■ **Goal of the exercise**:
Please output only the lines that begin at the line with "reception desk: (204, 428)" and run through the end of the entries below, exactly as written. Drop all pictures.

■ **Records supplied**:

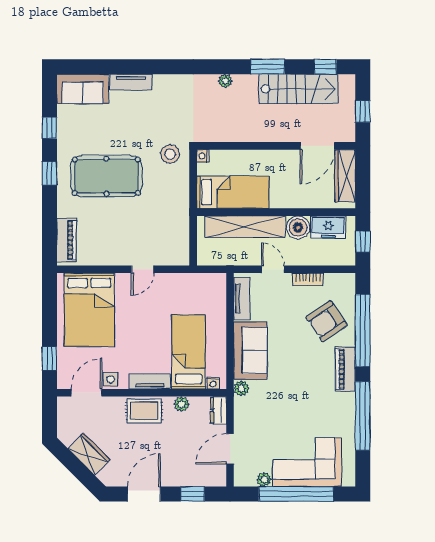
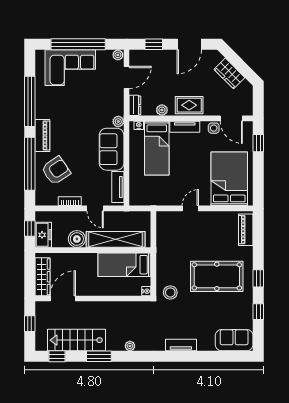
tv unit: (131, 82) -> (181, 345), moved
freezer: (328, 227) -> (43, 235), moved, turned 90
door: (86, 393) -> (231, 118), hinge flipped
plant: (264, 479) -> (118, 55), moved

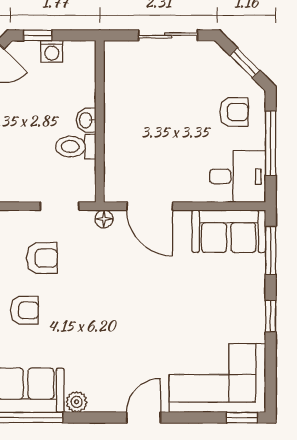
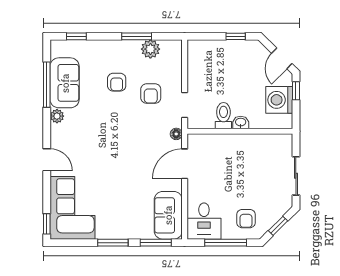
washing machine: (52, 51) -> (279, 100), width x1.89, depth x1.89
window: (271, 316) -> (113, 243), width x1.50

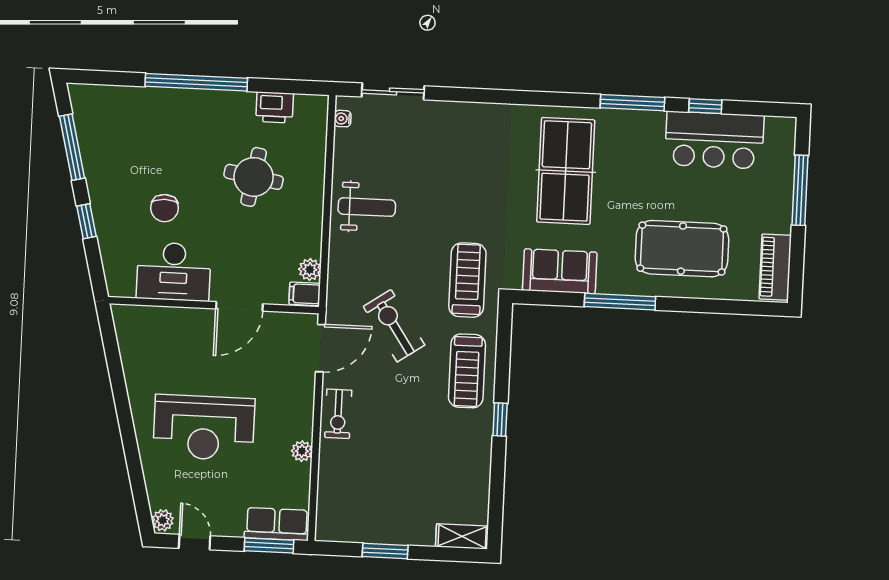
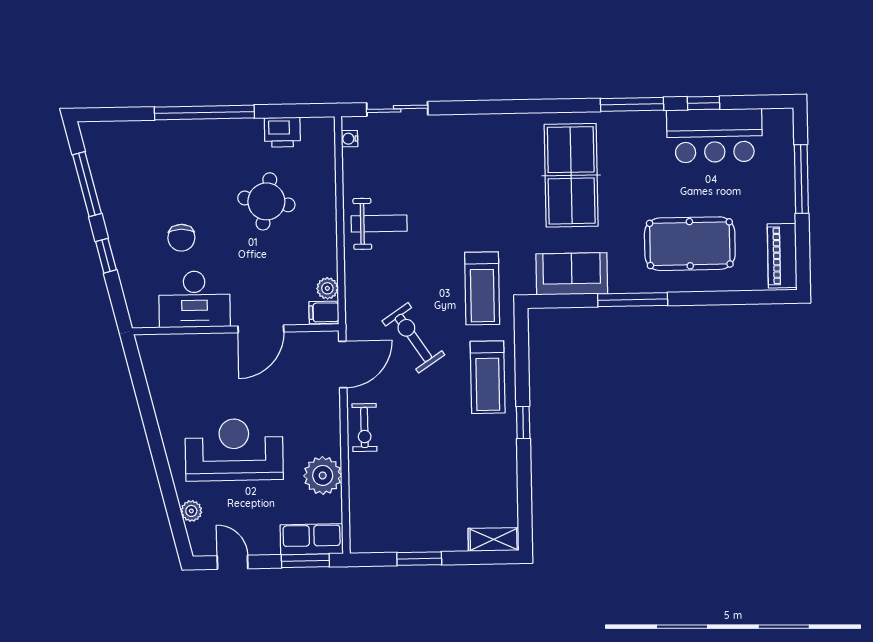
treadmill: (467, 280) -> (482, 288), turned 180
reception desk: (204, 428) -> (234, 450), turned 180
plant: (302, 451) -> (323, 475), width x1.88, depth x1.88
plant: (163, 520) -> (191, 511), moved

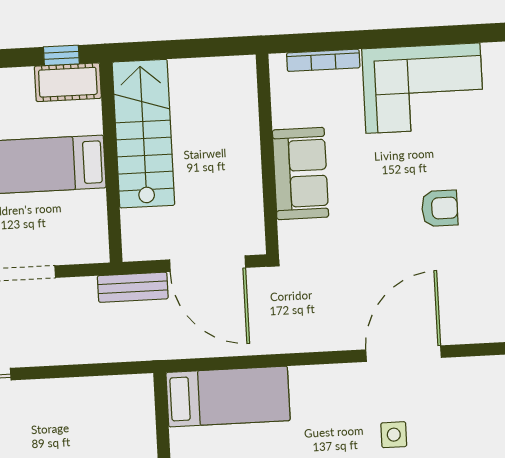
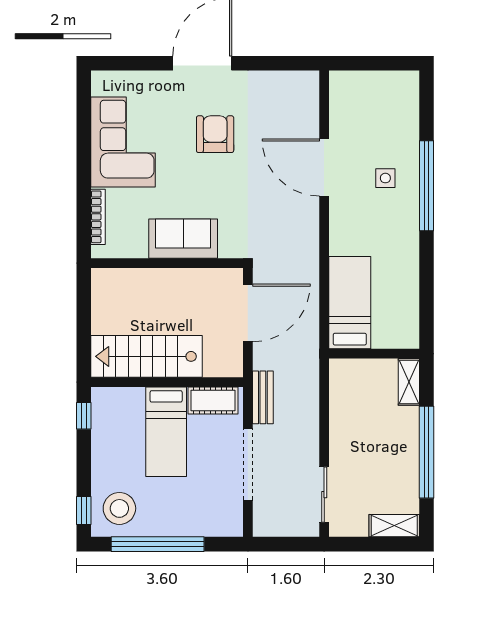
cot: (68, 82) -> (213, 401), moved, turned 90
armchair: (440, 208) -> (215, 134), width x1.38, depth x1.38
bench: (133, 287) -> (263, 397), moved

■ **Solved exercise**:
reception desk: (204, 428) -> (234, 450), turned 180
plant: (302, 451) -> (323, 475), width x1.88, depth x1.88
plant: (163, 520) -> (191, 511), moved

cot: (68, 82) -> (213, 401), moved, turned 90
armchair: (440, 208) -> (215, 134), width x1.38, depth x1.38
bench: (133, 287) -> (263, 397), moved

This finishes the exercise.